Spatial reasoning data
^^^^^^^^

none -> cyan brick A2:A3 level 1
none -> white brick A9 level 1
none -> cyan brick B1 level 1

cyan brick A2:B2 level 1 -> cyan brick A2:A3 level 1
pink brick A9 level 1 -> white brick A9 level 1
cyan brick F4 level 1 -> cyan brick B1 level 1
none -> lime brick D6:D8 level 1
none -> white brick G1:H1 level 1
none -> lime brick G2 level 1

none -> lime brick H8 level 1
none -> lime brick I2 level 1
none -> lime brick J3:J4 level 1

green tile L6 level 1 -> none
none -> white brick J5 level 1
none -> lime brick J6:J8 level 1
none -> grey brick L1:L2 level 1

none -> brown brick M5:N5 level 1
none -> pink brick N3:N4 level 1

^^^^^^^^

ASSIGNMENT: Give back the entries above precisely as they appear.

EXERCISE RESPONSE:
none -> cyan brick A2:A3 level 1
none -> white brick A9 level 1
none -> cyan brick B1 level 1

cyan brick A2:B2 level 1 -> cyan brick A2:A3 level 1
pink brick A9 level 1 -> white brick A9 level 1
cyan brick F4 level 1 -> cyan brick B1 level 1
none -> lime brick D6:D8 level 1
none -> white brick G1:H1 level 1
none -> lime brick G2 level 1

none -> lime brick H8 level 1
none -> lime brick I2 level 1
none -> lime brick J3:J4 level 1

green tile L6 level 1 -> none
none -> white brick J5 level 1
none -> lime brick J6:J8 level 1
none -> grey brick L1:L2 level 1

none -> brown brick M5:N5 level 1
none -> pink brick N3:N4 level 1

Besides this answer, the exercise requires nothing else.